### Task details:
Which of the lines below contain the string "none"? Copy each one.

### Record extracts:
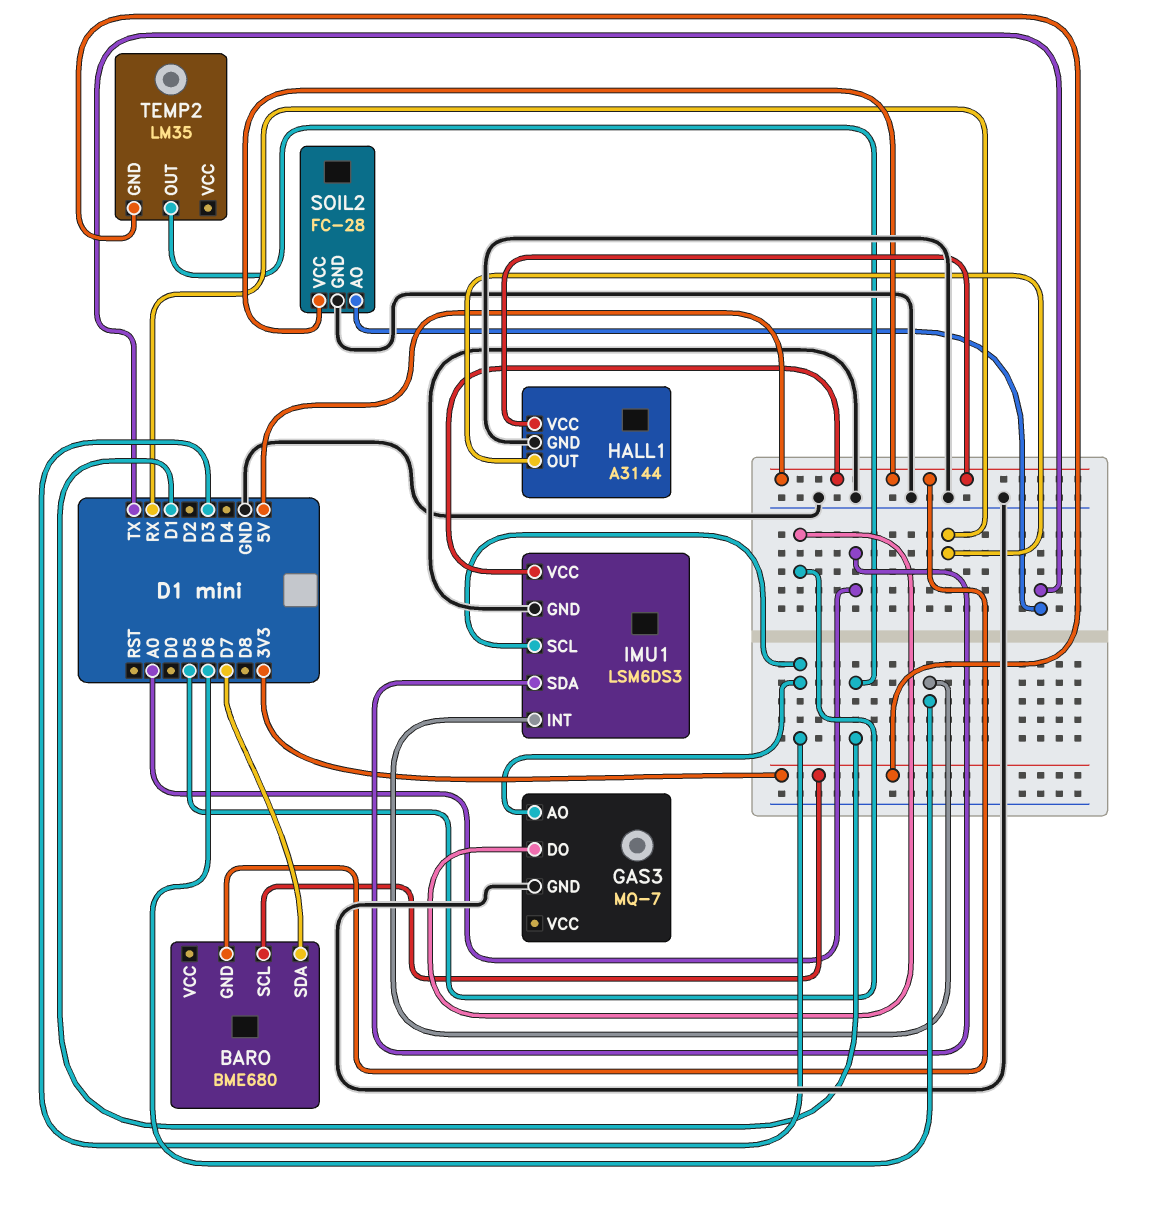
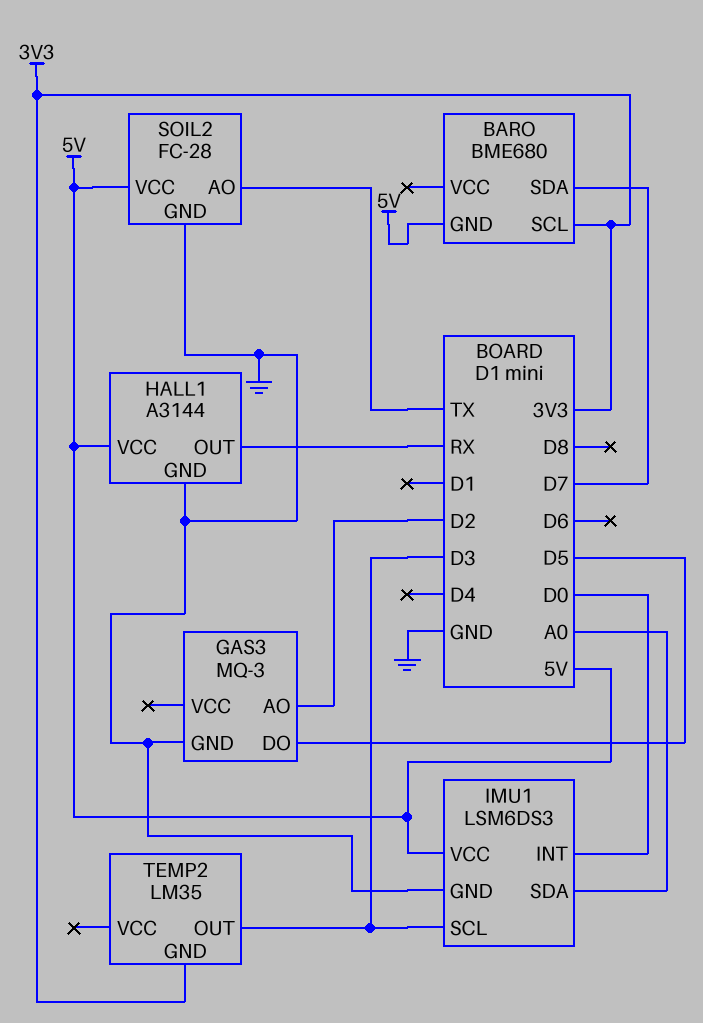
GAS3: MQ-7 -> MQ-3
GAS3 pin AO: D3 -> D2
IMU1 pin INT: D6 -> D0
TEMP2 pin OUT: D1 -> D3

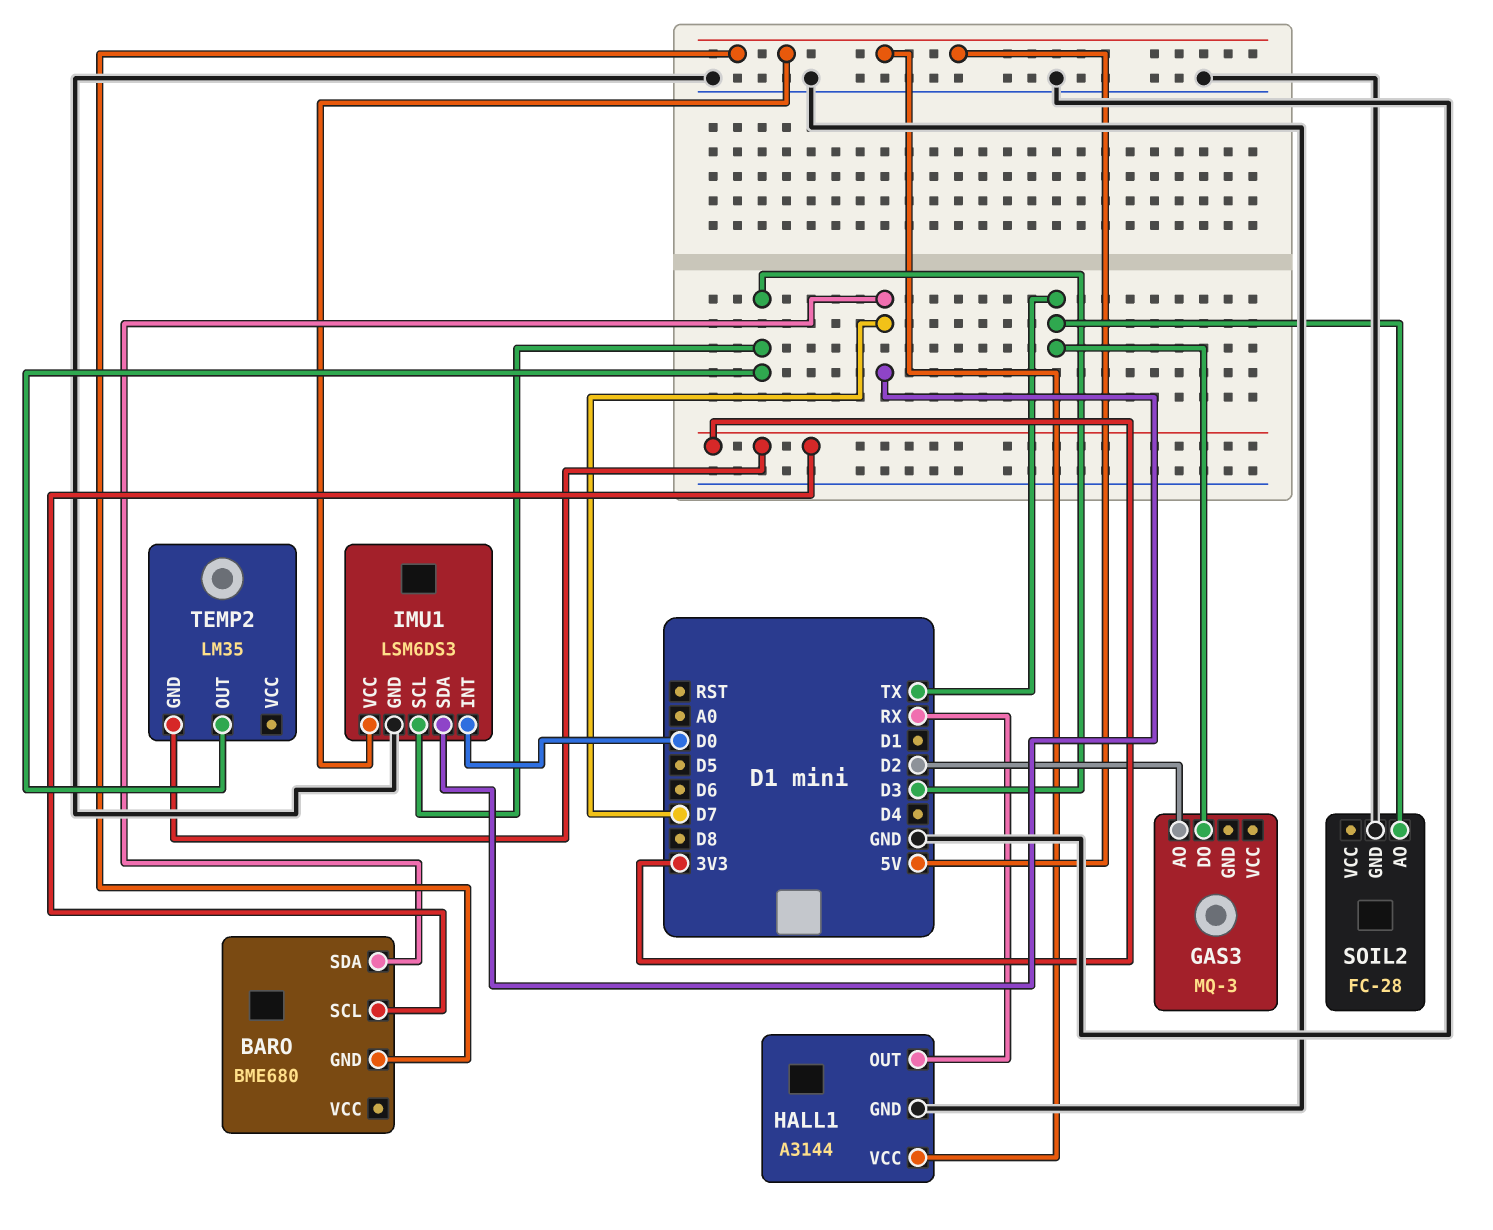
GAS3 pin DO: D5 -> TX
GAS3 pin GND: GND -> none
IMU1 pin SDA: A0 -> D7
SOIL2 pin VCC: 5V -> none

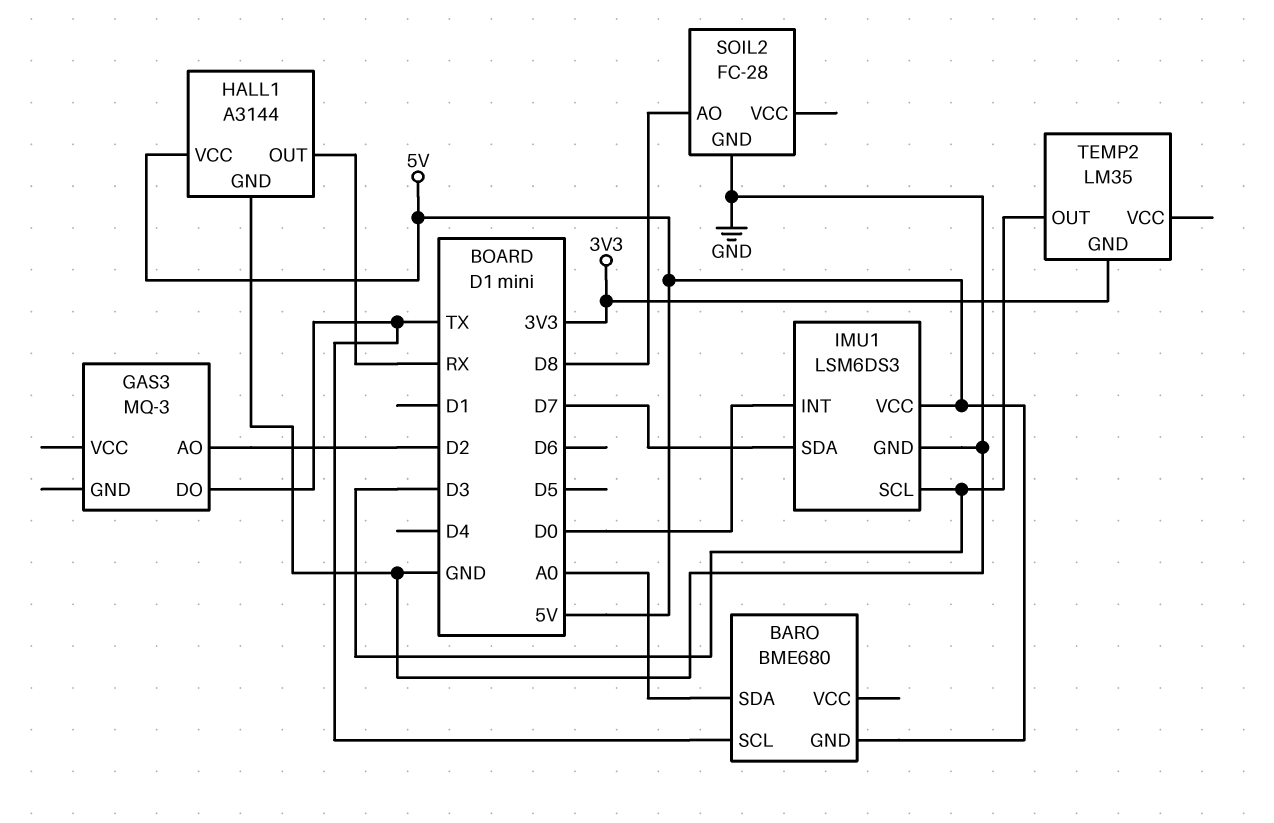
BARO pin SCL: 3V3 -> TX
BARO pin SDA: D7 -> A0
SOIL2 pin AO: TX -> D8

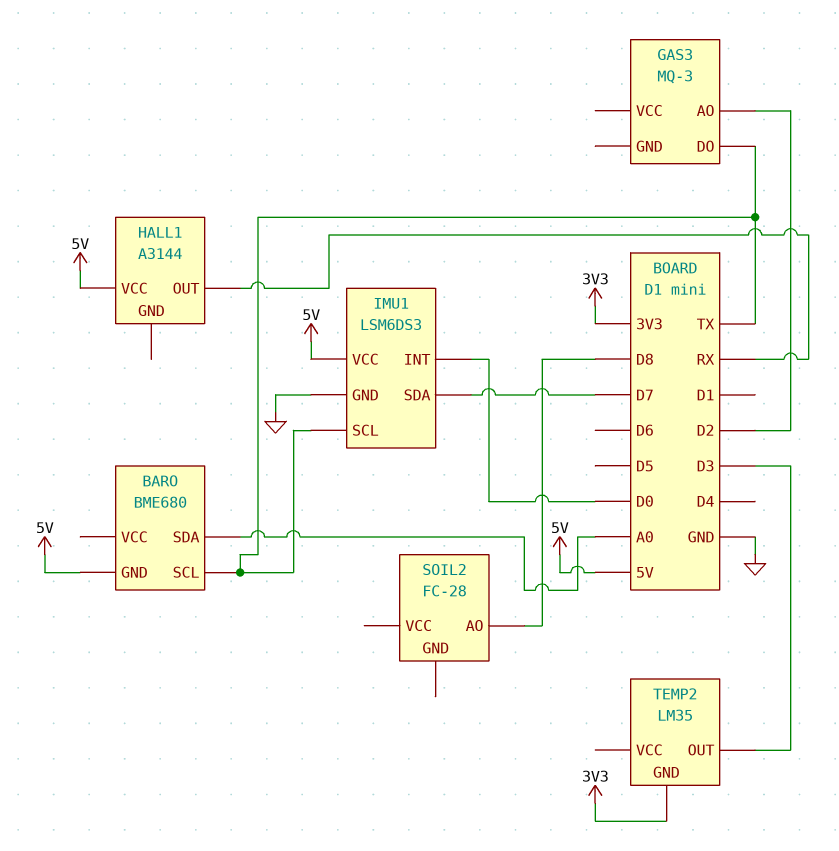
HALL1 pin GND: GND -> none
IMU1 pin SCL: D3 -> TX
SOIL2 pin GND: GND -> none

### Completed exercise:
GAS3 pin GND: GND -> none
SOIL2 pin VCC: 5V -> none
HALL1 pin GND: GND -> none
SOIL2 pin GND: GND -> none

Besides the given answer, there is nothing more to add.